What you return should be the complete data below, word for word, with no pictures in it.

Segment Start: Material shown

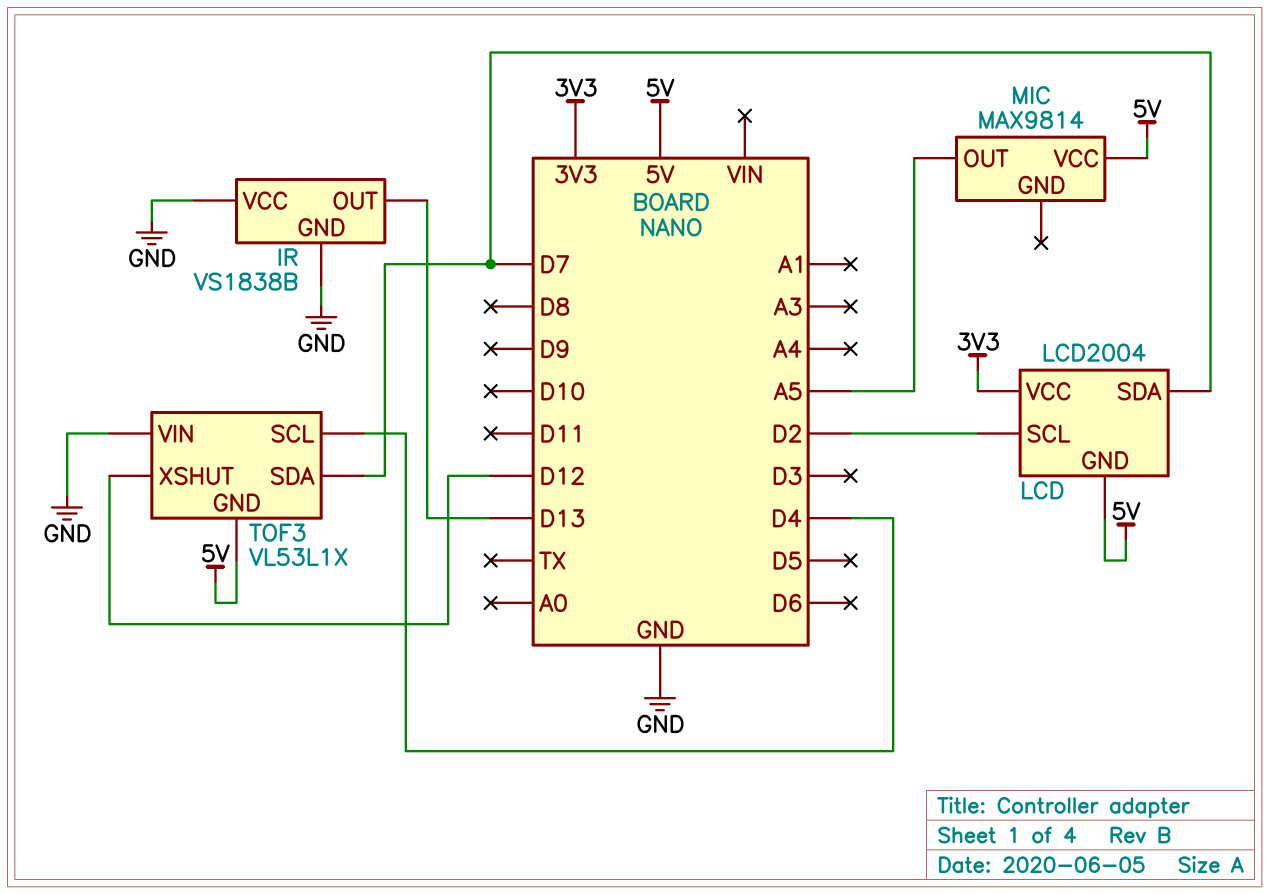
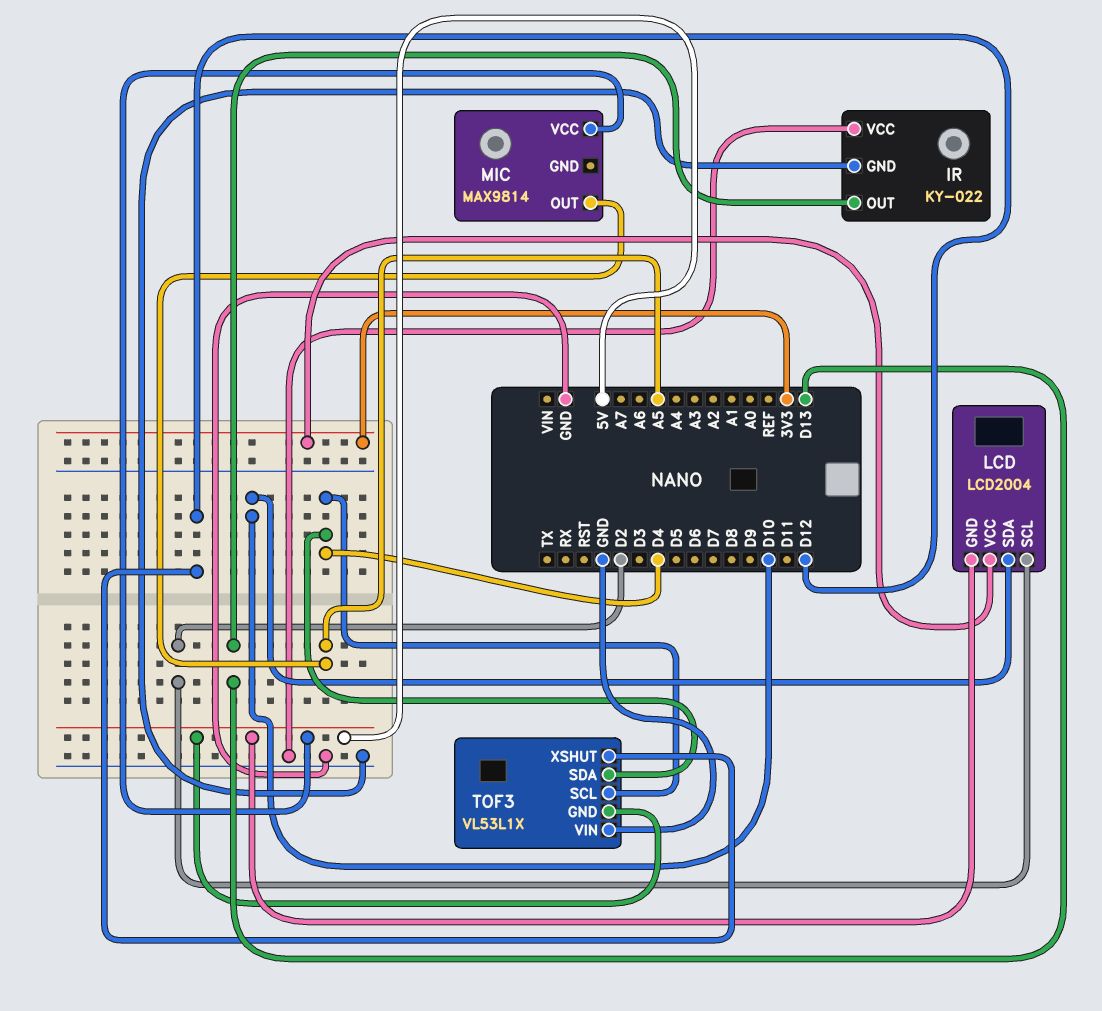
IR: VS1838B -> KY-022
LCD pin SDA: D7 -> D10
TOF3 pin SDA: D7 -> D4

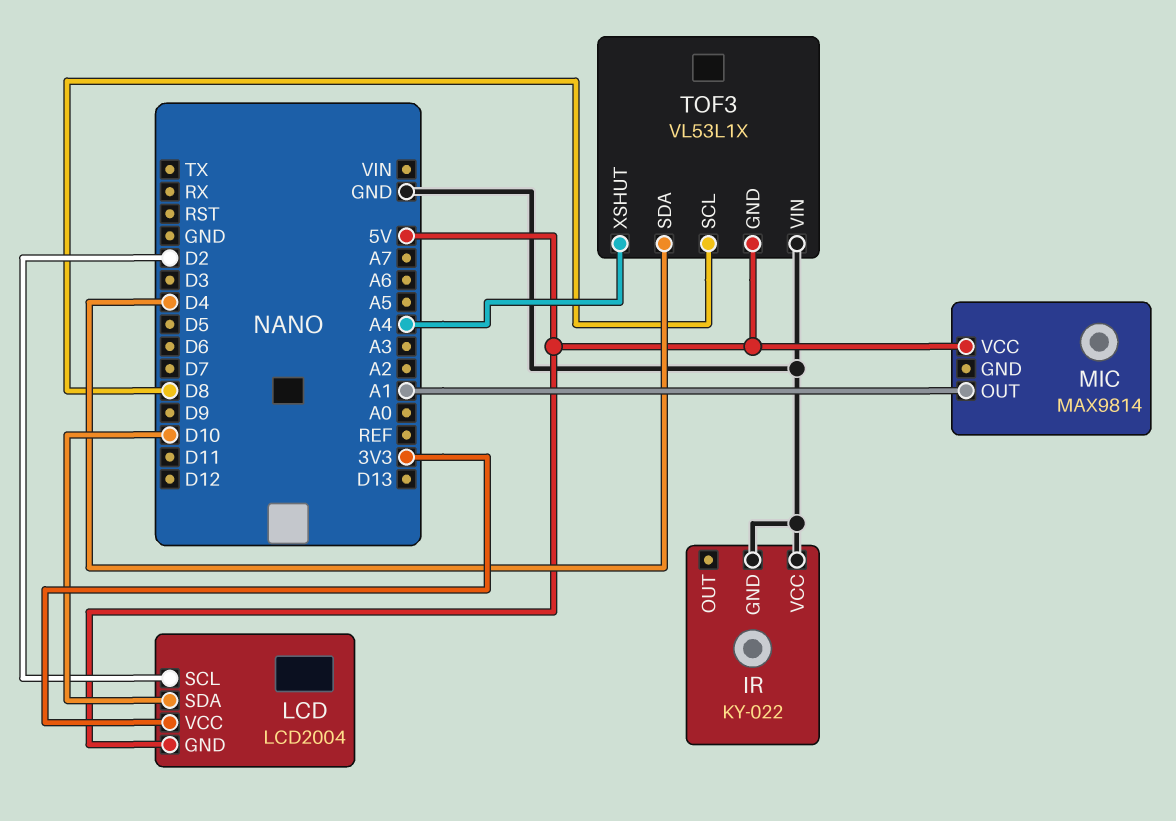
IR pin OUT: D13 -> none
MIC pin OUT: A5 -> A1
TOF3 pin SCL: D4 -> D8
TOF3 pin XSHUT: D12 -> A4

Segment End: Material shown

[Task output]
IR: VS1838B -> KY-022
LCD pin SDA: D7 -> D10
TOF3 pin SDA: D7 -> D4

IR pin OUT: D13 -> none
MIC pin OUT: A5 -> A1
TOF3 pin SCL: D4 -> D8
TOF3 pin XSHUT: D12 -> A4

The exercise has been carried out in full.